Scene comparison data
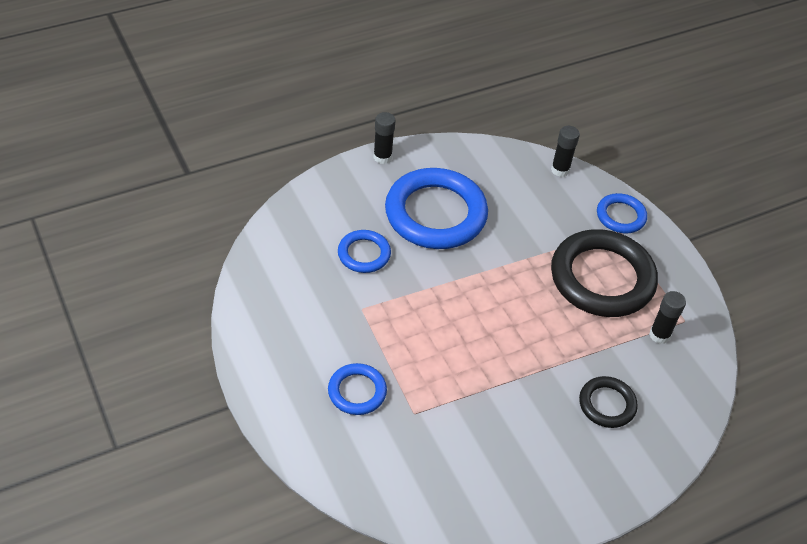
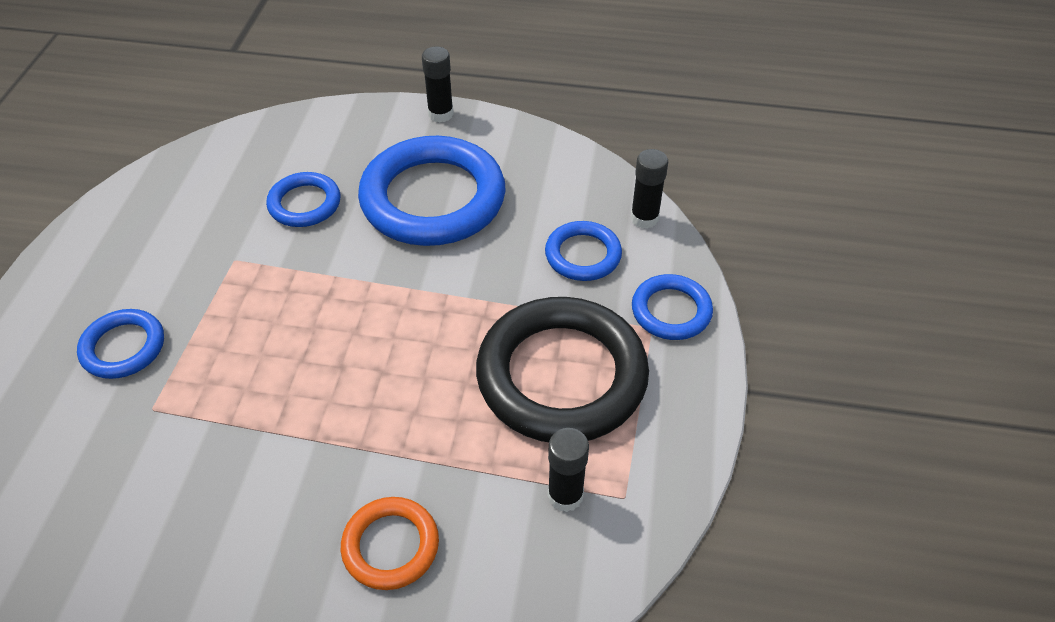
camera: 40 degrees right, 0 degrees up
(549, 207) = (583, 255): none -> blue ring
(607, 404) = (390, 546): black ring -> orange ring

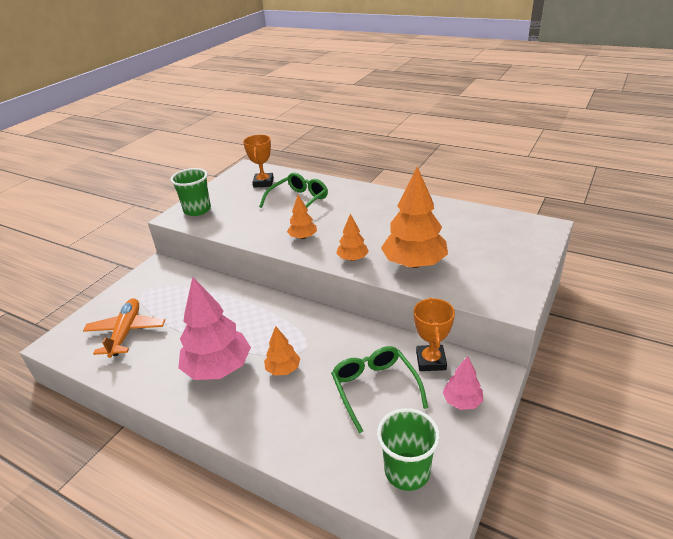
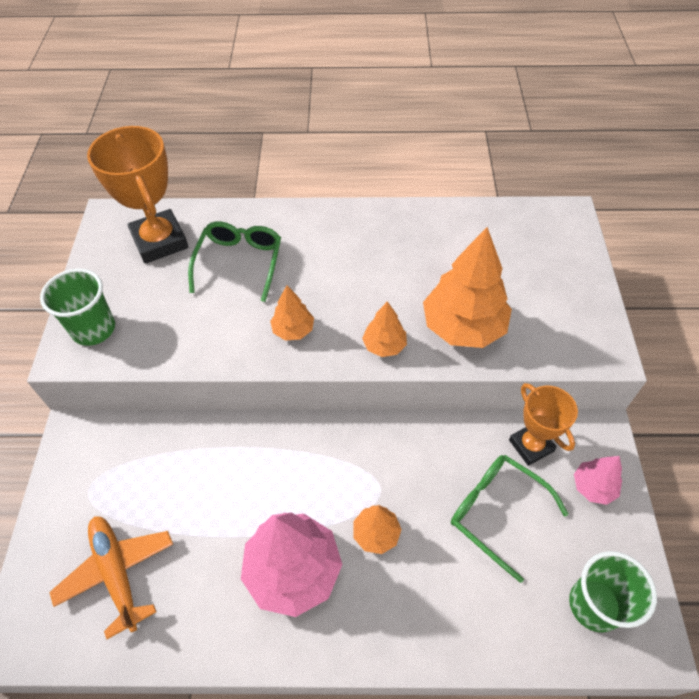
camera: 30 degrees left, 20 degrees up
(263, 183) = (160, 241): orange trophy -> orange trophy, size x1.59

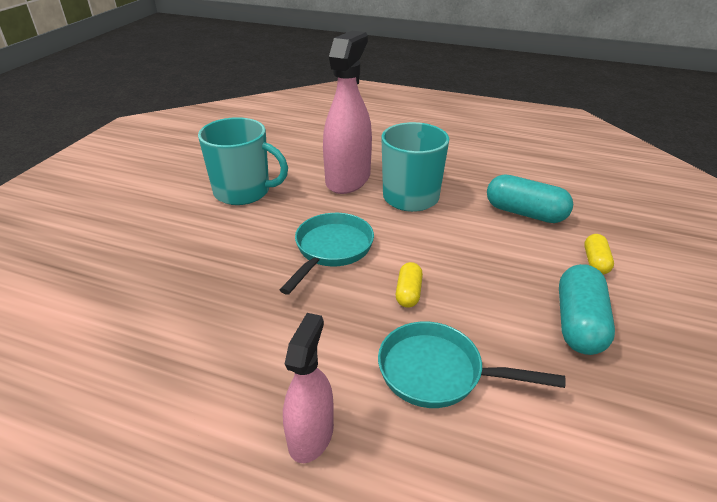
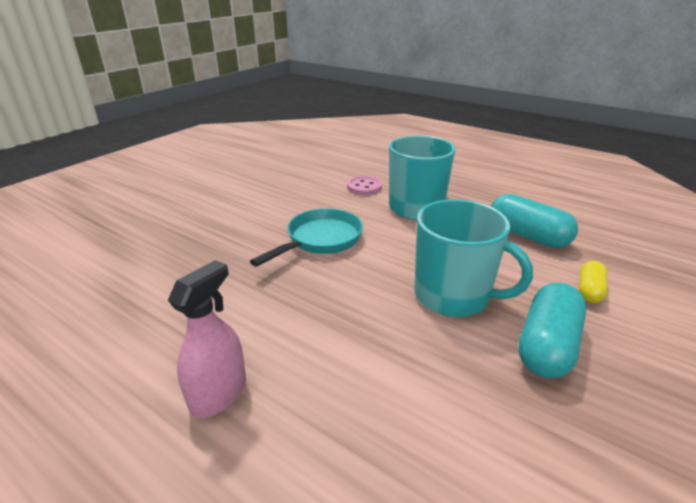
camera: 15 degrees right, 5 degrees down
(243, 192) = (268, 186): turquoise mug -> turquoise mug (453, 296)
(348, 179) = (364, 187): pink spray bottle -> pink button
(408, 293) = (375, 287): yellow capsule -> none
(438, 373) = (371, 363): turquoise pan -> none

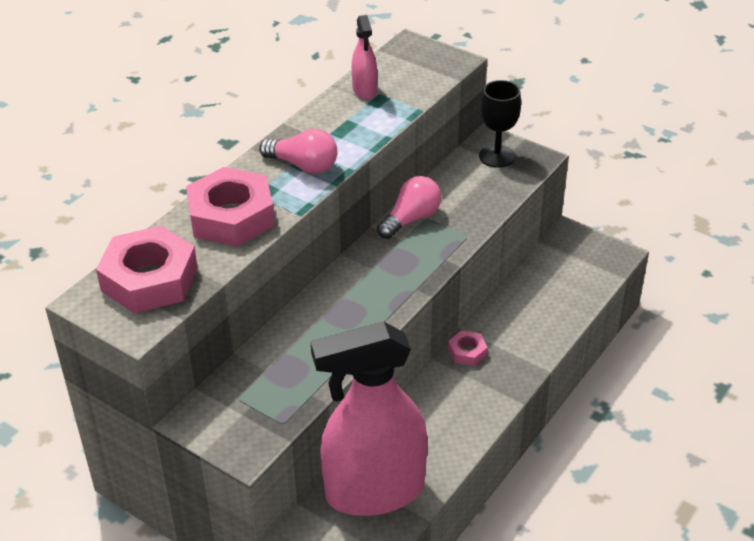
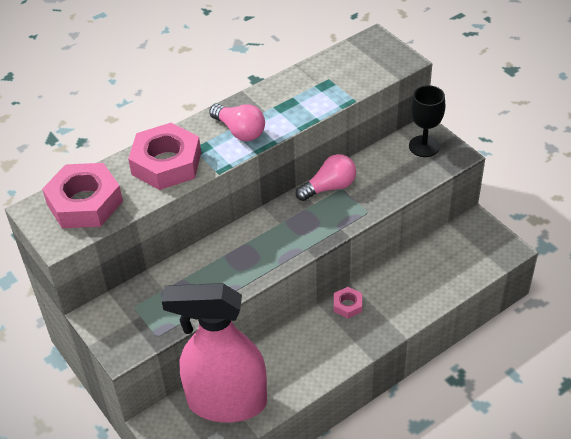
camera: 20 degrees right, 5 degrees up
(364, 90) = (318, 74): pink spray bottle -> none

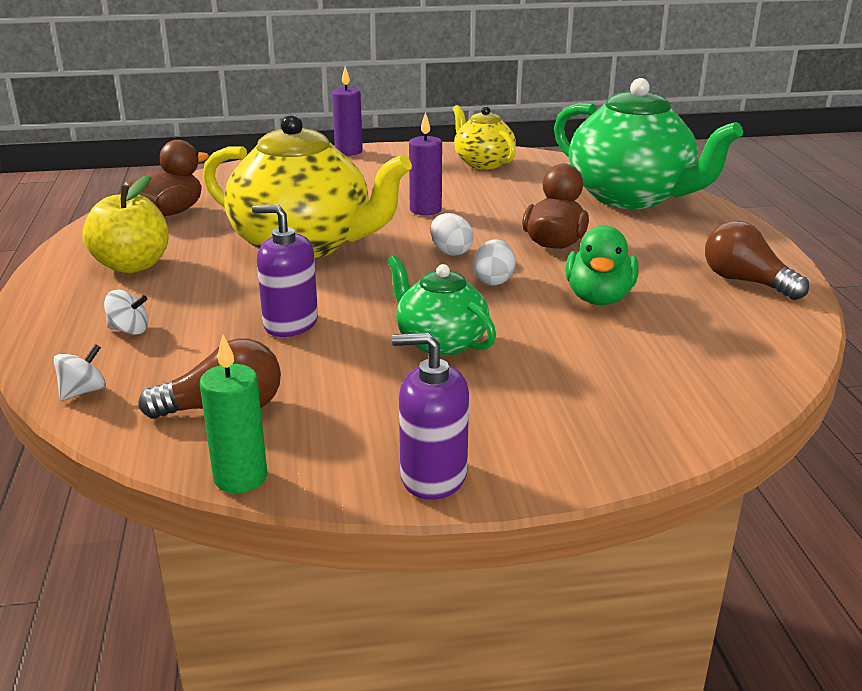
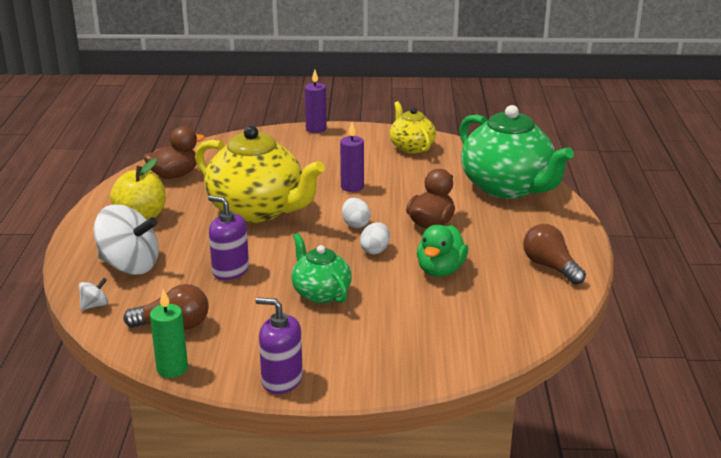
camera: 10 degrees right, 0 degrees up
(129, 330) = (129, 265): white spinning top -> white spinning top, size x2.34

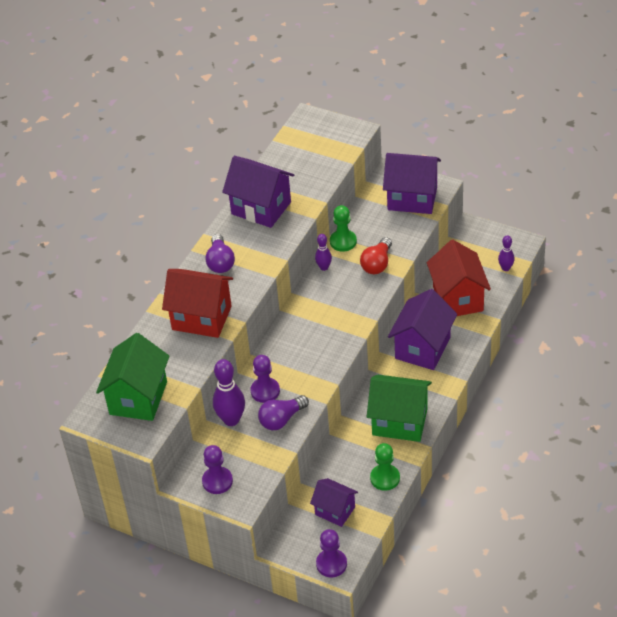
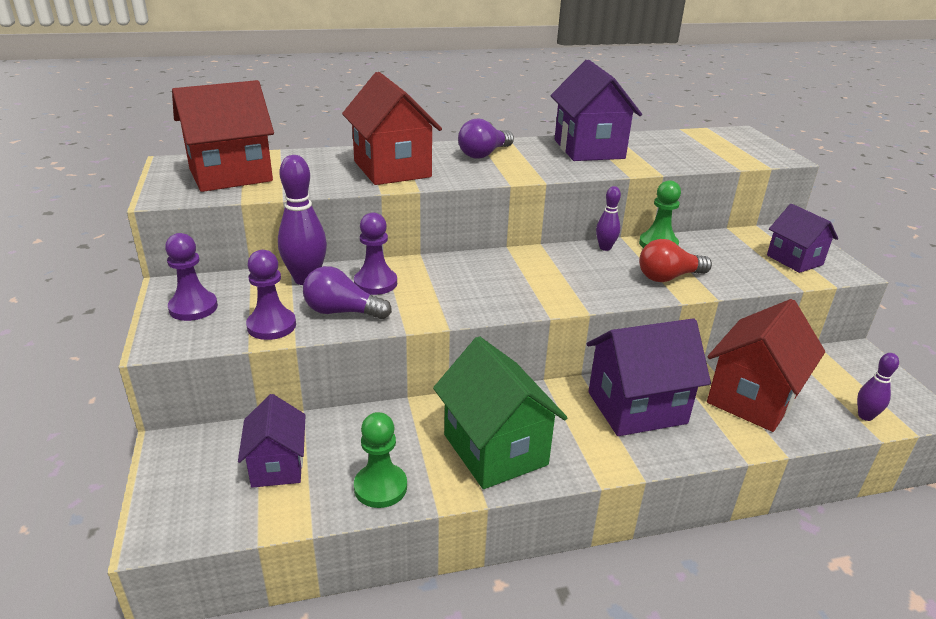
camera: 45 degrees right, 15 degrees down
(138, 398) = (230, 175): green house -> red house
(331, 564) = (168, 513): purple pawn -> purple pawn (271, 326)
(412, 198) = (794, 260): purple house -> purple house, size x0.61

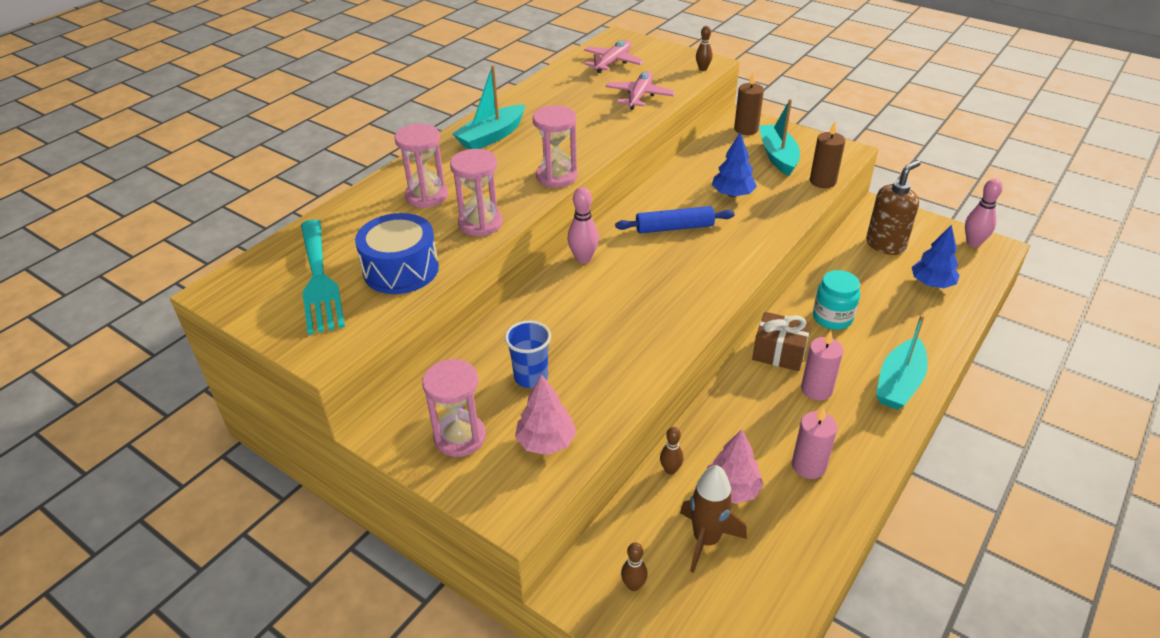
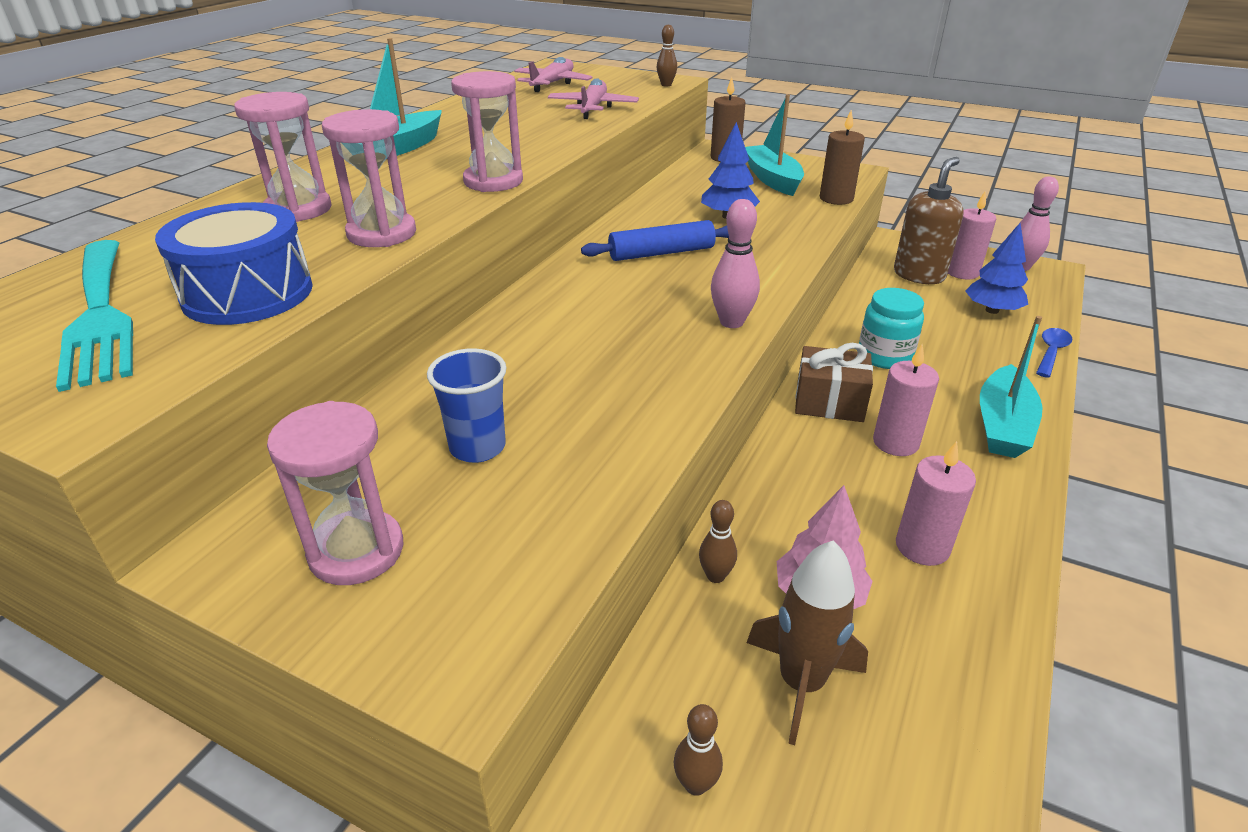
camera: 10 degrees left, 5 degrees down
(546, 442) = (512, 543): pink tree -> none
(583, 258) = (541, 293): pink bowling pin -> pink bowling pin (731, 322)
(922, 244) = (962, 272): none -> pink candle
(962, 326) = (1051, 352): none -> blue spoon

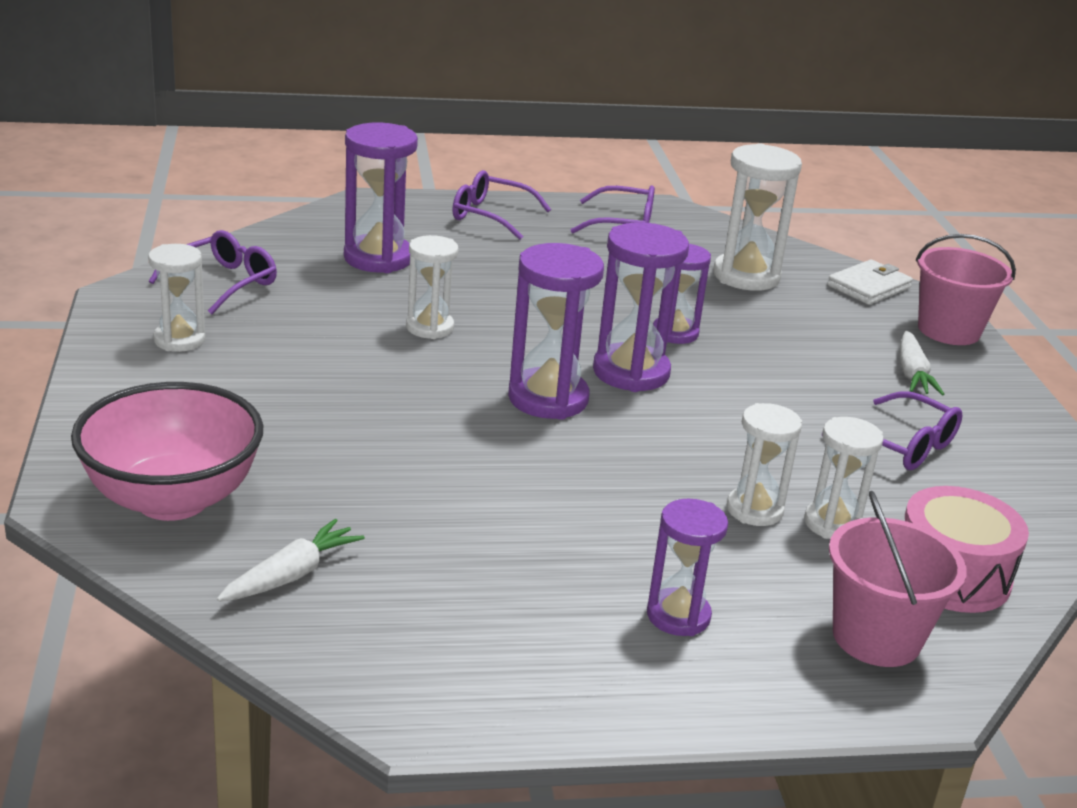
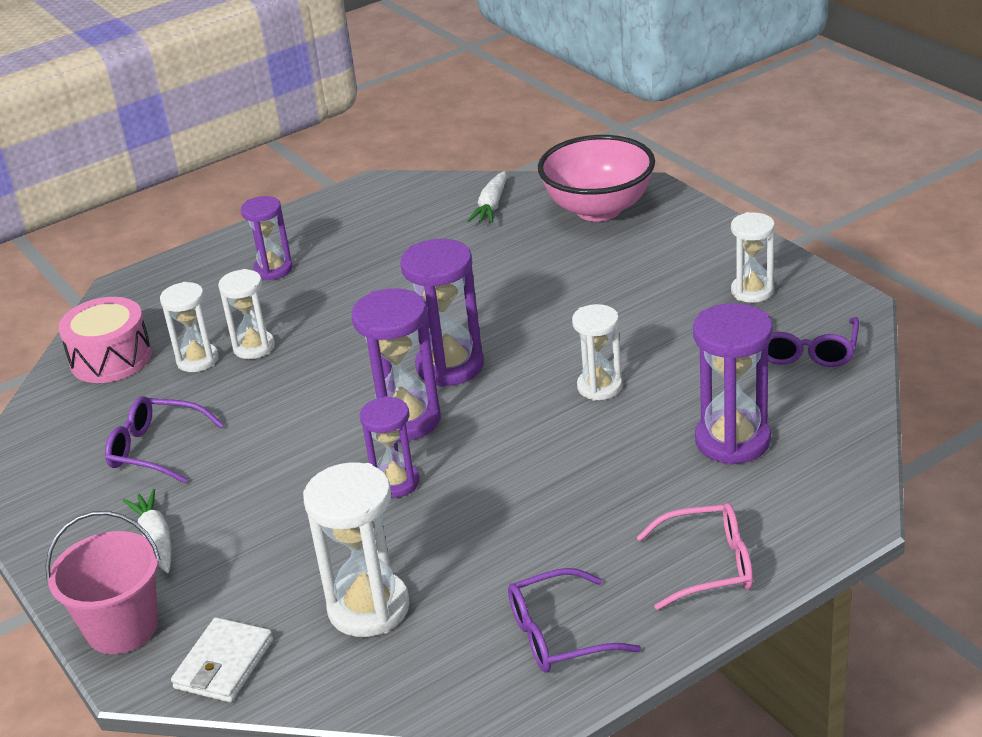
camera: 160 degrees right, 5 degrees up
(490, 216) = (708, 566): purple glasses -> pink glasses
(876, 637) = (155, 304): pink bucket -> none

[DESCRIPTION OF THE TASK]
All of the data above is to be repeated exactly, with the pictures left out.

[WRITTEN ANSWER]
camera: 40 degrees right, 0 degrees up
(549, 207) = (583, 255): none -> blue ring
(607, 404) = (390, 546): black ring -> orange ring

camera: 30 degrees left, 20 degrees up
(263, 183) = (160, 241): orange trophy -> orange trophy, size x1.59

camera: 15 degrees right, 5 degrees down
(243, 192) = (268, 186): turquoise mug -> turquoise mug (453, 296)
(348, 179) = (364, 187): pink spray bottle -> pink button
(408, 293) = (375, 287): yellow capsule -> none
(438, 373) = (371, 363): turquoise pan -> none

camera: 20 degrees right, 5 degrees up
(364, 90) = (318, 74): pink spray bottle -> none

camera: 10 degrees right, 0 degrees up
(129, 330) = (129, 265): white spinning top -> white spinning top, size x2.34

camera: 45 degrees right, 15 degrees down
(138, 398) = (230, 175): green house -> red house
(331, 564) = (168, 513): purple pawn -> purple pawn (271, 326)
(412, 198) = (794, 260): purple house -> purple house, size x0.61

camera: 10 degrees left, 5 degrees down
(546, 442) = (512, 543): pink tree -> none
(583, 258) = (541, 293): pink bowling pin -> pink bowling pin (731, 322)
(922, 244) = (962, 272): none -> pink candle
(962, 326) = (1051, 352): none -> blue spoon

camera: 160 degrees right, 5 degrees up
(490, 216) = (708, 566): purple glasses -> pink glasses
(876, 637) = (155, 304): pink bucket -> none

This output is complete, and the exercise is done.